### Task statement
Scan each line of the records for the word "robot" and extract the ones that have it.

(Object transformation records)

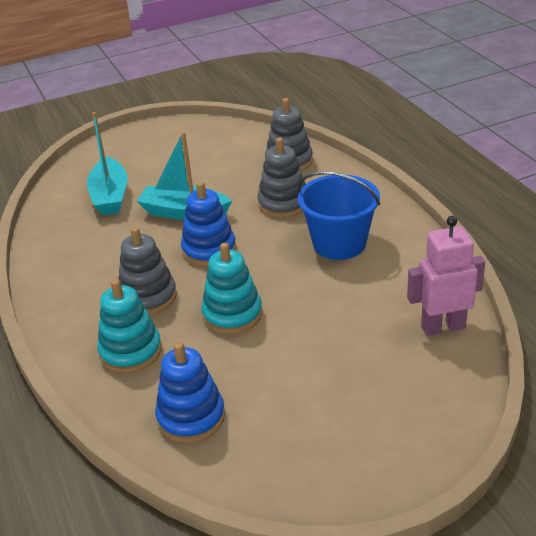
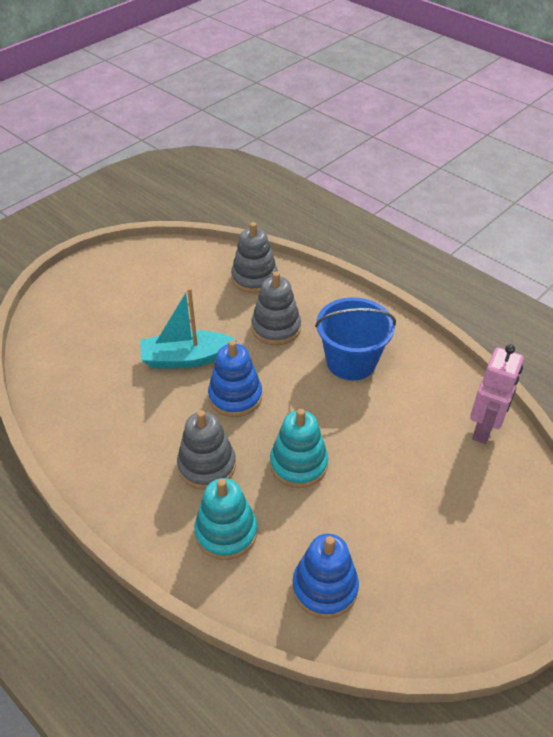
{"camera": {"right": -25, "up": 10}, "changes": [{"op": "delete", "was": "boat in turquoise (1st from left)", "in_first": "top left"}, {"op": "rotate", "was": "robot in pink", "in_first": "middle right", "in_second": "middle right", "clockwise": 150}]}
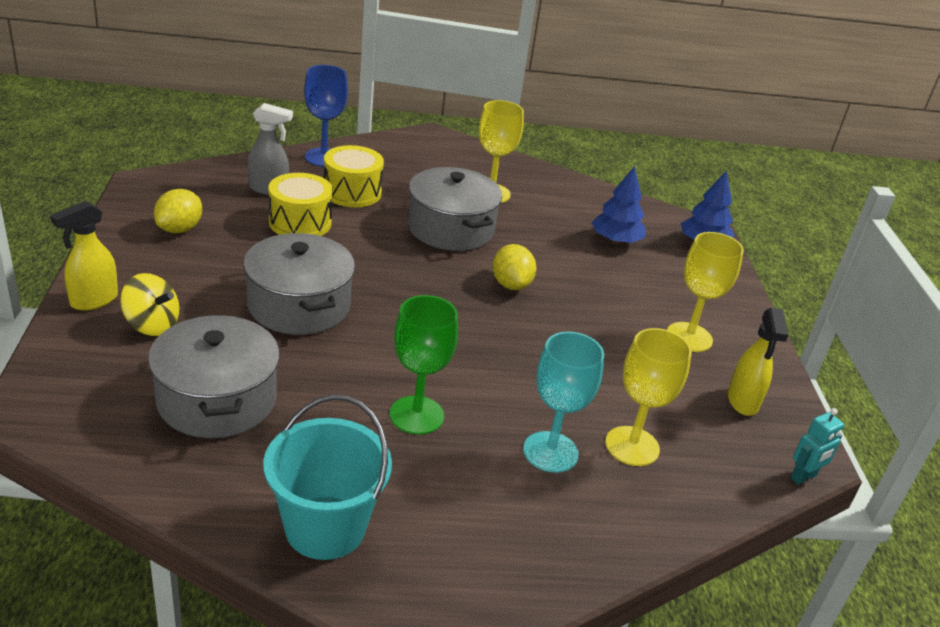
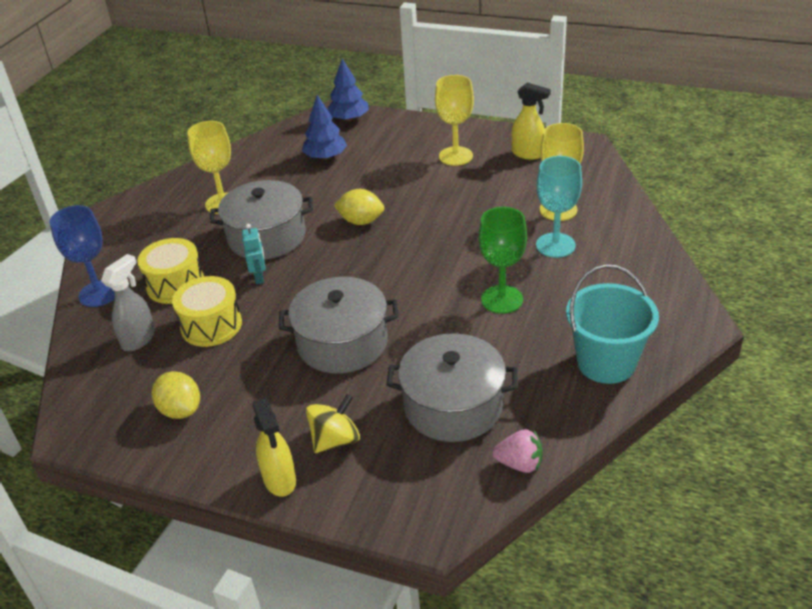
{"camera": {"right": -60, "up": 5}, "changes": [{"op": "move", "was": "robot in turquoise", "in_first": "bottom right", "in_second": "middle left"}, {"op": "insert", "now": "strawberry in pink", "in_second": "bottom centre"}]}
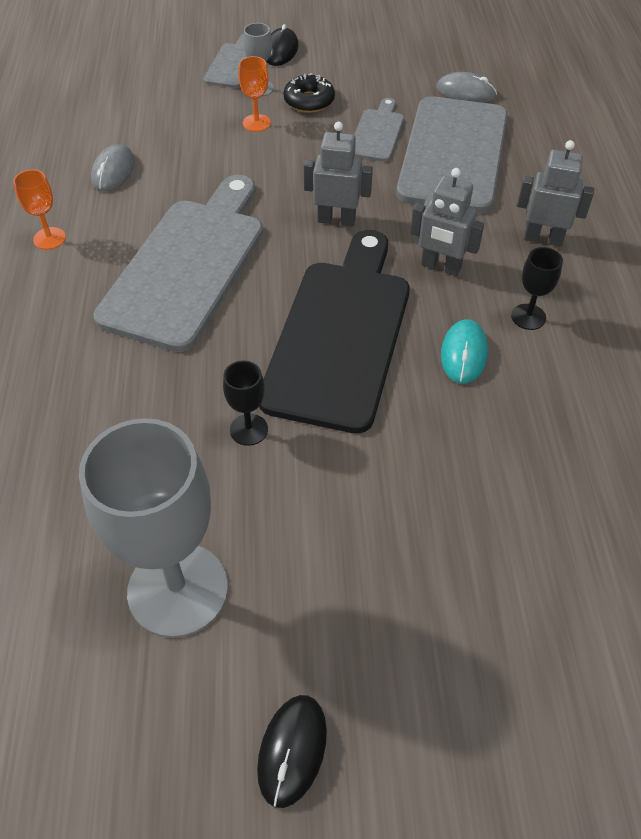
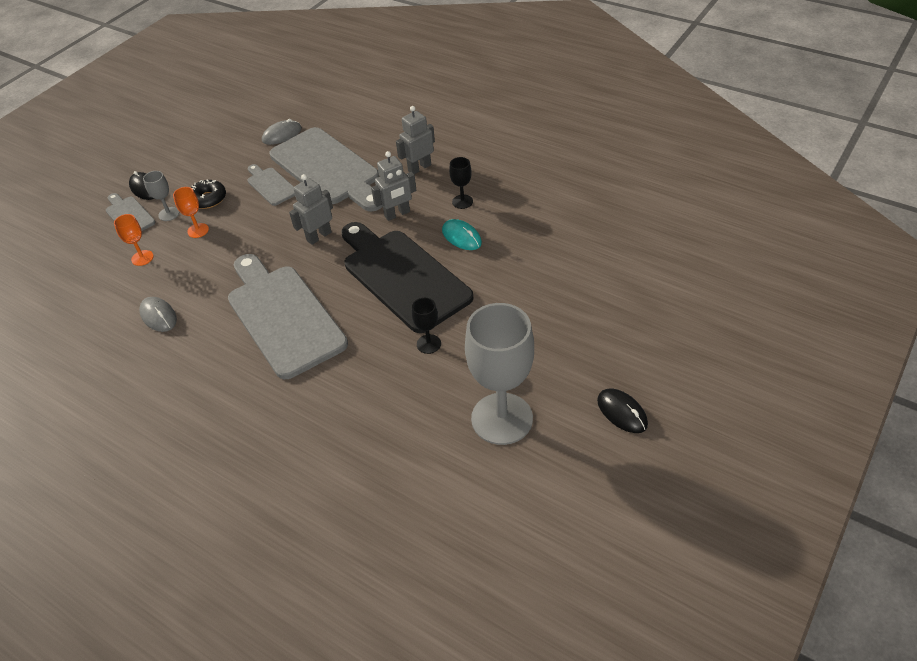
{"camera": {"right": -50, "up": -5}, "changes": [{"op": "move", "was": "goblet in orange (1st from left)", "in_first": "top left", "in_second": "middle left"}]}
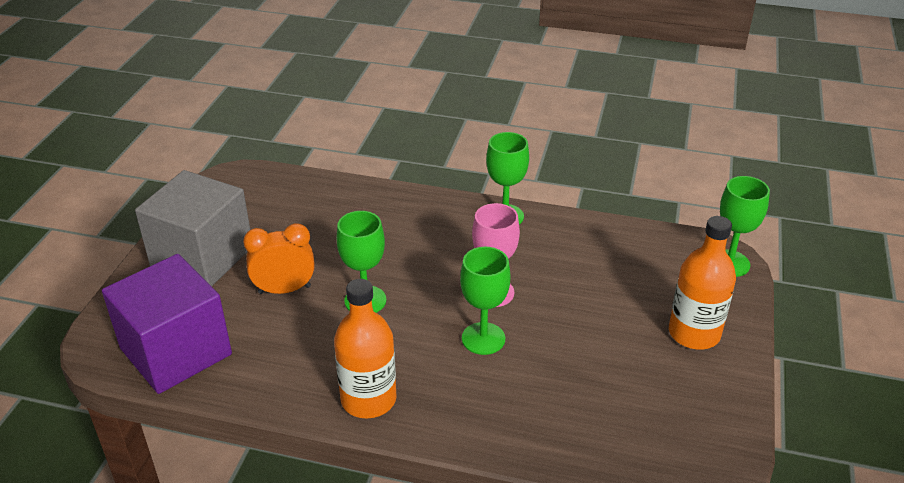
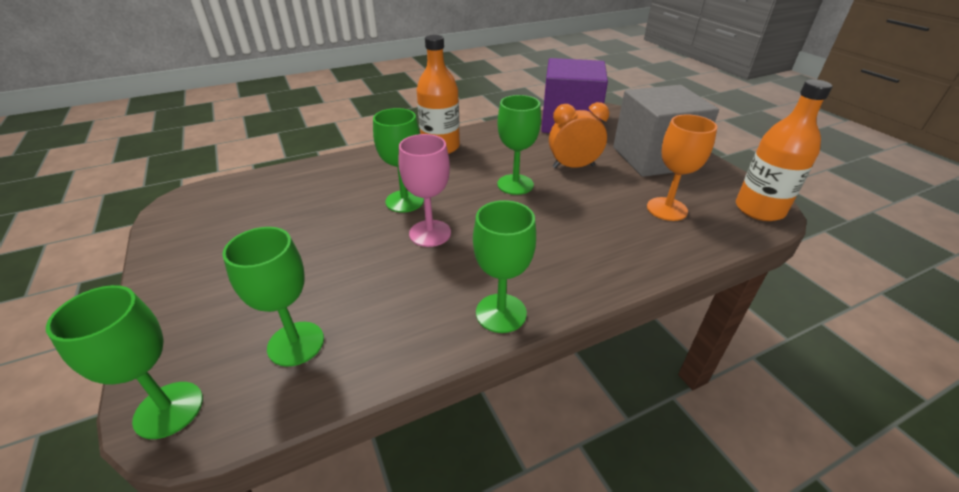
{"camera": {"right": 140, "up": 0}, "changes": [{"op": "rotate", "was": "clock in orange", "in_first": "middle left", "in_second": "top centre", "clockwise": -135}, {"op": "move", "was": "bottle in orange (2nd from left)", "in_first": "middle right", "in_second": "top right"}, {"op": "insert", "now": "goblet in green (2nd from left)", "in_second": "middle left"}, {"op": "insert", "now": "goblet in orange", "in_second": "middle right"}]}
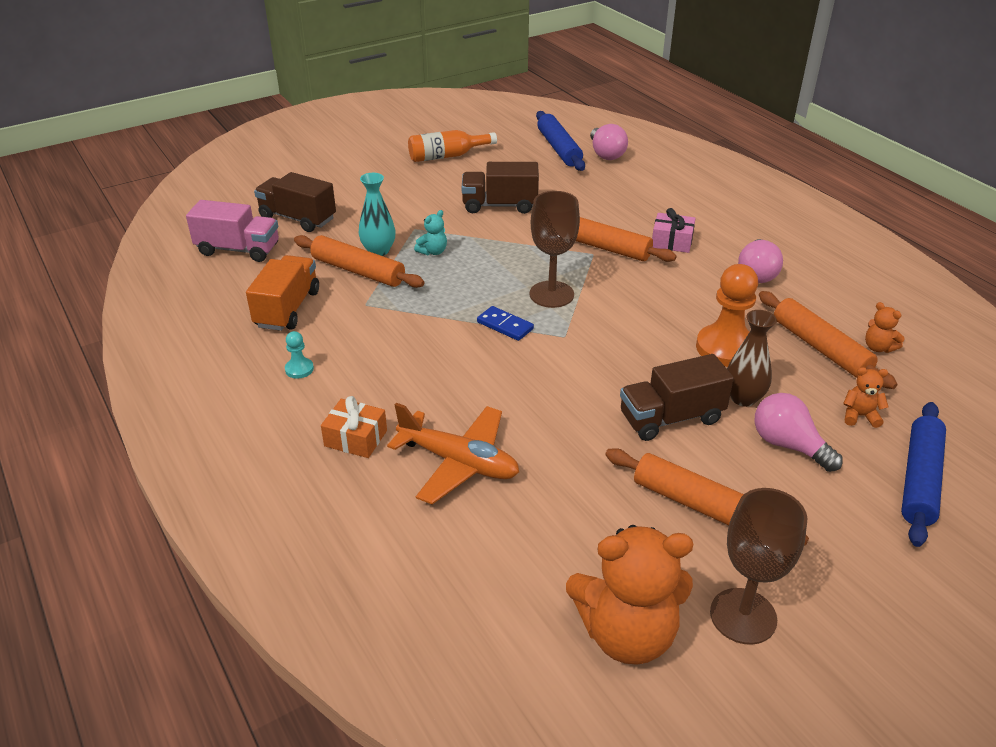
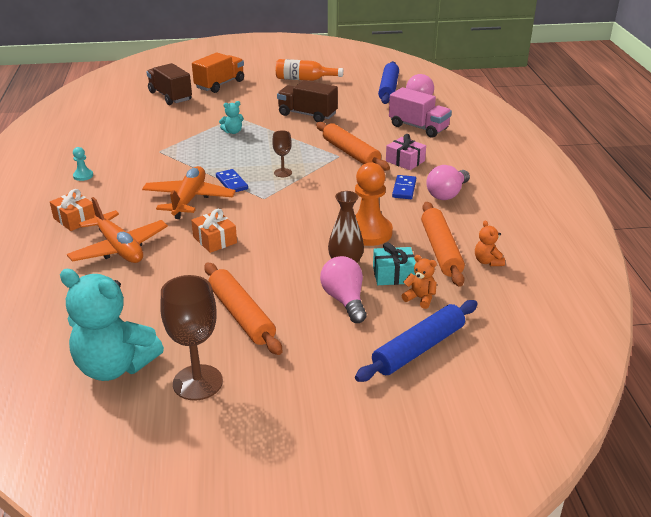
{"camera": {"right": 25, "up": -5}, "changes": [{"op": "move", "was": "truck in pink", "in_first": "top left", "in_second": "top centre"}, {"op": "move", "was": "truck in orange", "in_first": "middle left", "in_second": "top centre"}, {"op": "delete", "was": "rolling pin in orange (1st from left)", "in_first": "centre"}, {"op": "delete", "was": "vase in turquoise", "in_first": "top centre"}, {"op": "resize", "was": "goblet in brown (1st from left in the first image)", "in_first": "centre", "in_second": "top centre", "ratio": 0.53}, {"op": "recolor", "was": "teddy bear in orange (1st from left)", "now": "teddy bear in turquoise (1st from left)", "in_first": "bottom centre", "in_second": "middle left"}, {"op": "delete", "was": "truck in brown (3rd from left)", "in_first": "middle right"}, {"op": "insert", "now": "plane in orange (2nd from left)", "in_second": "middle left"}, {"op": "insert", "now": "gift in orange (2nd from left)", "in_second": "middle left"}, {"op": "insert", "now": "gift in turquoise", "in_second": "centre"}, {"op": "insert", "now": "domino in blue (2nd from left)", "in_second": "centre"}]}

### Response area
{"camera": {"right": -25, "up": 10}, "changes": [{"op": "delete", "was": "boat in turquoise (1st from left)", "in_first": "top left"}, {"op": "rotate", "was": "robot in pink", "in_first": "middle right", "in_second": "middle right", "clockwise": 150}]}
{"camera": {"right": -60, "up": 5}, "changes": [{"op": "move", "was": "robot in turquoise", "in_first": "bottom right", "in_second": "middle left"}, {"op": "insert", "now": "strawberry in pink", "in_second": "bottom centre"}]}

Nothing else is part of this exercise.